- **WHAT THE TASK ASKS**: Please transcribe the records from the line with "They are 2.59 meters apart." through the end of the records, reproducing each line without any changes.

....

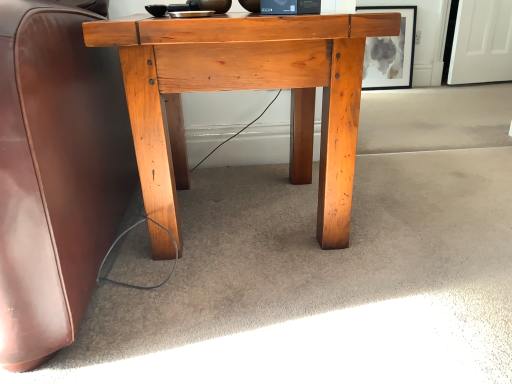
What do you see at coordinates (246, 89) in the screenshot?
I see `natural wood desk at center` at bounding box center [246, 89].

At what (x,y) coordinates should I click in order to perform the action: click on natural wood desk at center. Please return your answer as a coordinate pair (x, y). The width and height of the screenshot is (512, 384). Looking at the image, I should click on (246, 89).

What is the approximate width of matte black picture frame at upper center?

The width of matte black picture frame at upper center is 4.14 inches.

The image size is (512, 384). I want to click on matte black picture frame at upper center, so click(390, 52).

Measure the distance between matte black picture frame at upper center and camera.

They are 2.59 meters apart.

Describe the element at coordinates (390, 52) in the screenshot. The image size is (512, 384). I see `matte black picture frame at upper center` at that location.

Image resolution: width=512 pixels, height=384 pixels. In order to click on natural wood desk at center in this screenshot , I will do `click(246, 89)`.

Is natural wood desk at center to the left of matte black picture frame at upper center from the viewer's perspective?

....

- **EXPECTED ANSWER**:
They are 2.59 meters apart.

Describe the element at coordinates (390, 52) in the screenshot. The image size is (512, 384). I see `matte black picture frame at upper center` at that location.

Image resolution: width=512 pixels, height=384 pixels. In order to click on natural wood desk at center in this screenshot , I will do `click(246, 89)`.

Is natural wood desk at center to the left of matte black picture frame at upper center from the viewer's perspective?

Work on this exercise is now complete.